EXERCISE DATA
• • • • •

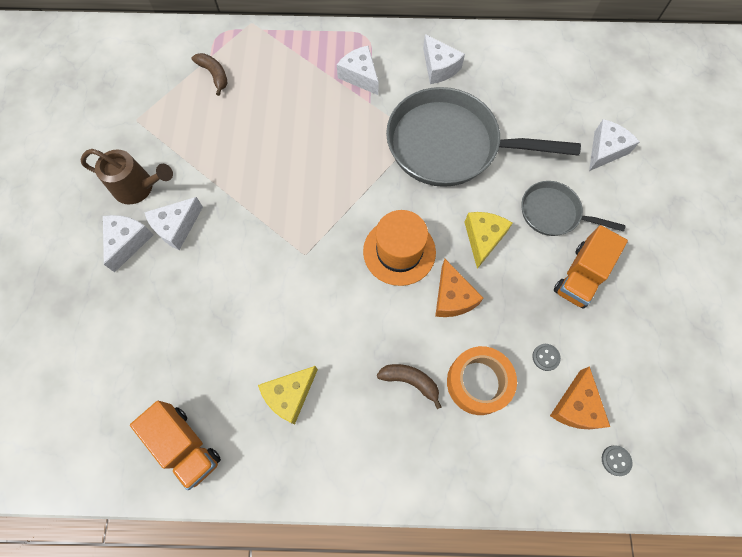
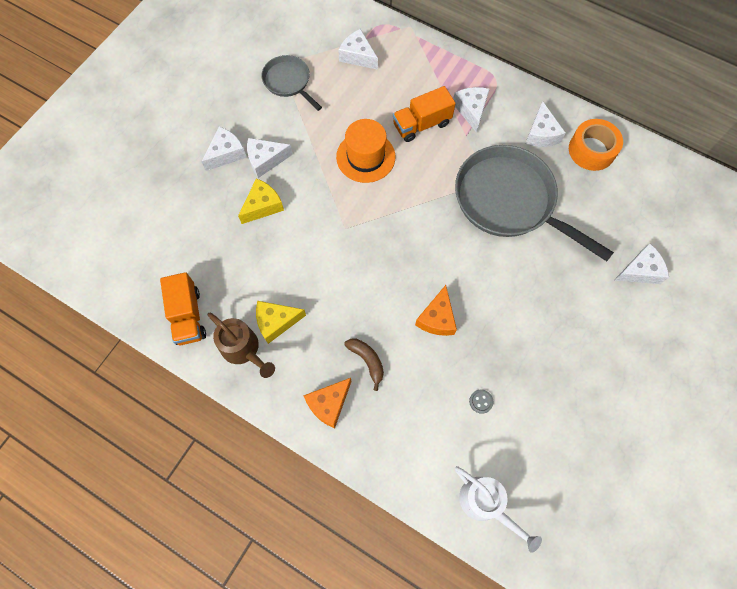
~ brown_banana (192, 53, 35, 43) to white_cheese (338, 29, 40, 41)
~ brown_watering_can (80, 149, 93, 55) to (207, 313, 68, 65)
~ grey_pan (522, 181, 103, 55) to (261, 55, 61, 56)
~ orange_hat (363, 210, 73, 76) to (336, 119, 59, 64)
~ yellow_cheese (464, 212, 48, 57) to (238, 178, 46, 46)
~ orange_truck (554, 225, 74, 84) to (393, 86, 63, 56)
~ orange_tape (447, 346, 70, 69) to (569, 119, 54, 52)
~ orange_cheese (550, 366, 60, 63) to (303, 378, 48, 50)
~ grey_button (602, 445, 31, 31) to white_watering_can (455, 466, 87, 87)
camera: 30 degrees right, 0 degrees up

• • • • •

WORK REQUIRED
All the records need to be repeated exactly, with the images dropped.

WRITTEN SOLUTION
~ brown_banana (192, 53, 35, 43) to white_cheese (338, 29, 40, 41)
~ brown_watering_can (80, 149, 93, 55) to (207, 313, 68, 65)
~ grey_pan (522, 181, 103, 55) to (261, 55, 61, 56)
~ orange_hat (363, 210, 73, 76) to (336, 119, 59, 64)
~ yellow_cheese (464, 212, 48, 57) to (238, 178, 46, 46)
~ orange_truck (554, 225, 74, 84) to (393, 86, 63, 56)
~ orange_tape (447, 346, 70, 69) to (569, 119, 54, 52)
~ orange_cheese (550, 366, 60, 63) to (303, 378, 48, 50)
~ grey_button (602, 445, 31, 31) to white_watering_can (455, 466, 87, 87)
camera: 30 degrees right, 0 degrees up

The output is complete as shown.